* EXTRACTED DATA
BEGIN
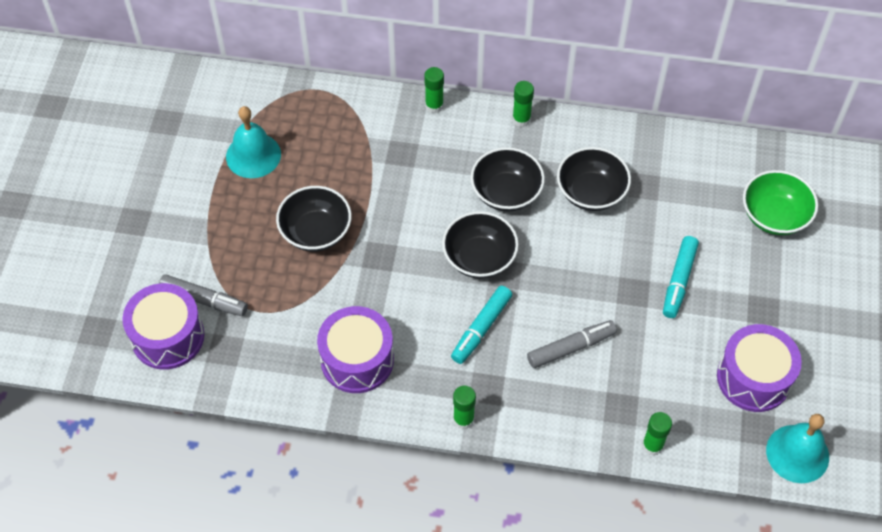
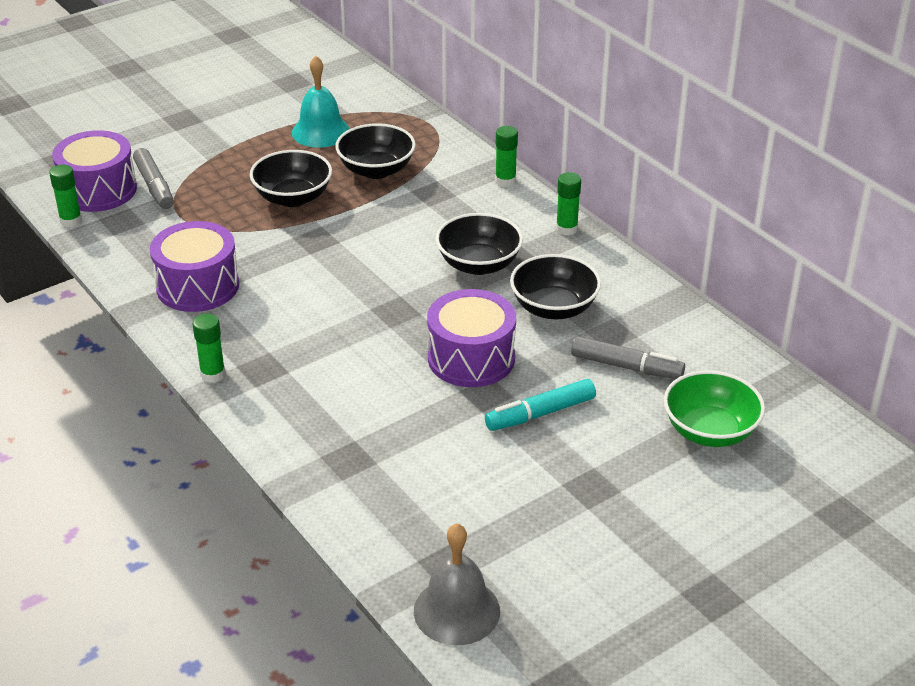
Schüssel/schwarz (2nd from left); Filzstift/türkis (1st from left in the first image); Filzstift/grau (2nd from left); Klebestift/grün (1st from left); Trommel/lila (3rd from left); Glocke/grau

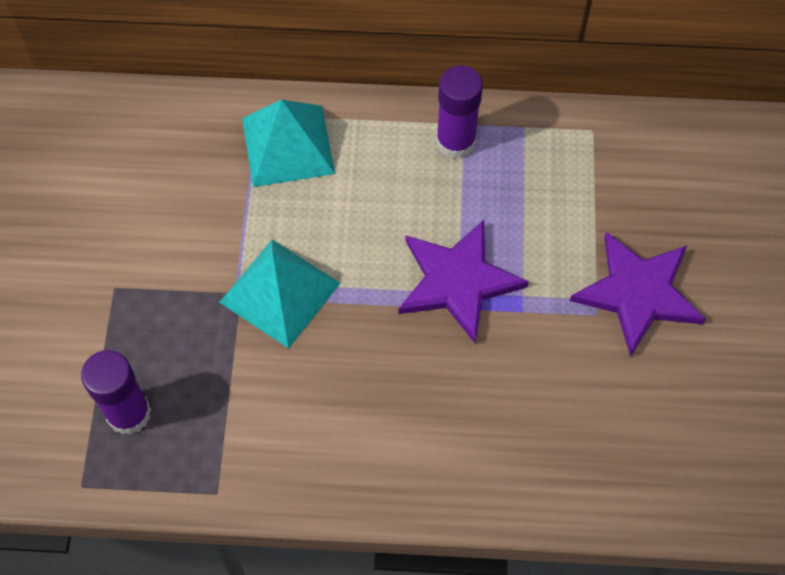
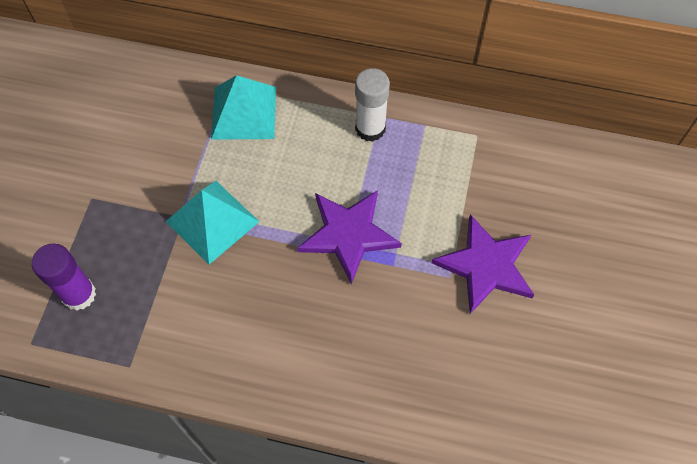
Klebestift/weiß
END
BEGIN
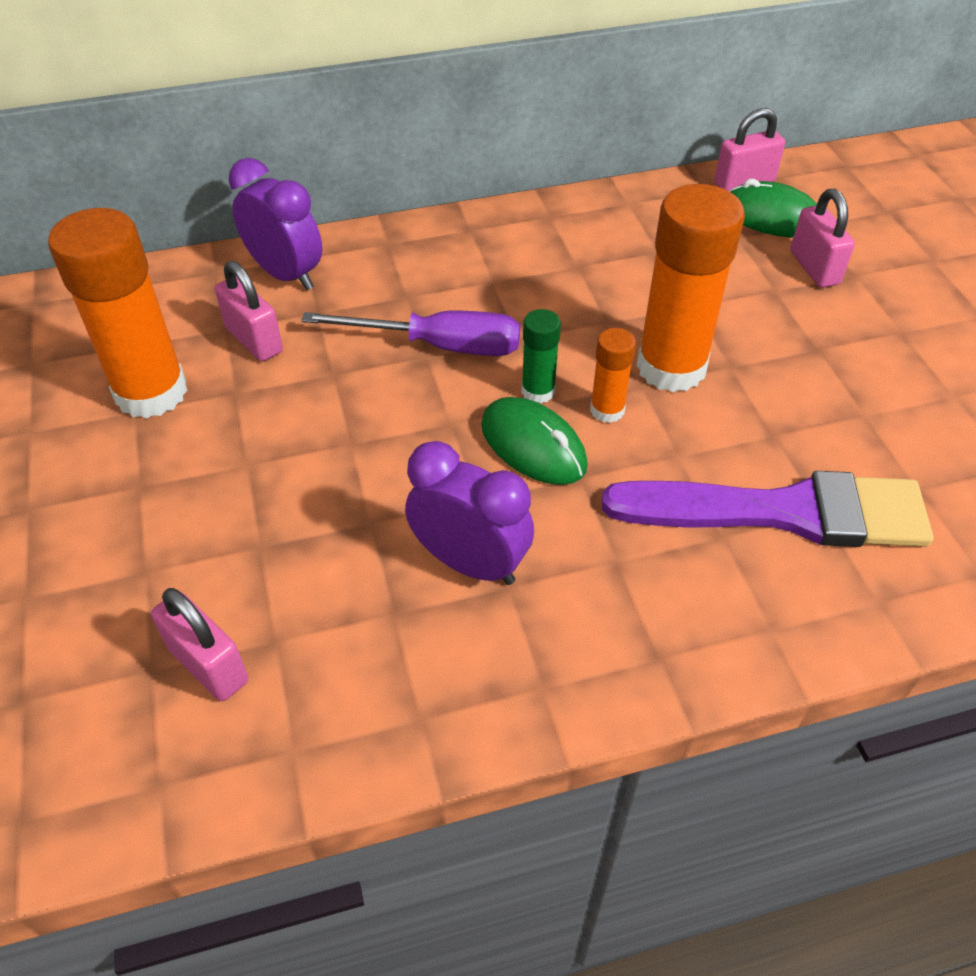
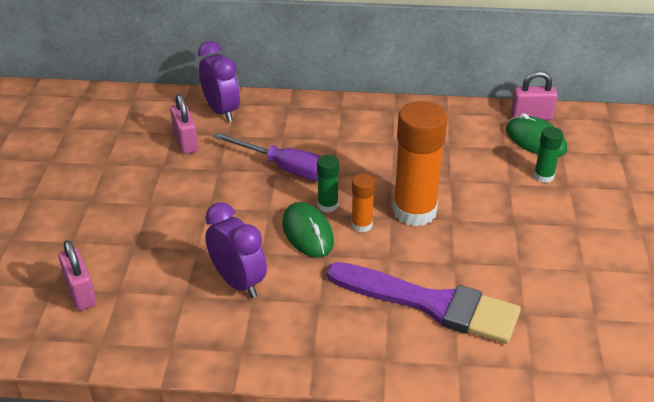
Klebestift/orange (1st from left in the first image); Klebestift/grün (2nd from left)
END
* YOUR INSTRUCTIONS
Starting at the line containing "Schüssel/schwarz (2nd from" and finishing at the line containing "Klebestift/weiß", return those lines exactly as they appear above, without the pictures.

* OUTPUT BELOW
Schüssel/schwarz (2nd from left); Filzstift/türkis (1st from left in the first image); Filzstift/grau (2nd from left); Klebestift/grün (1st from left); Trommel/lila (3rd from left); Glocke/grau

Klebestift/weiß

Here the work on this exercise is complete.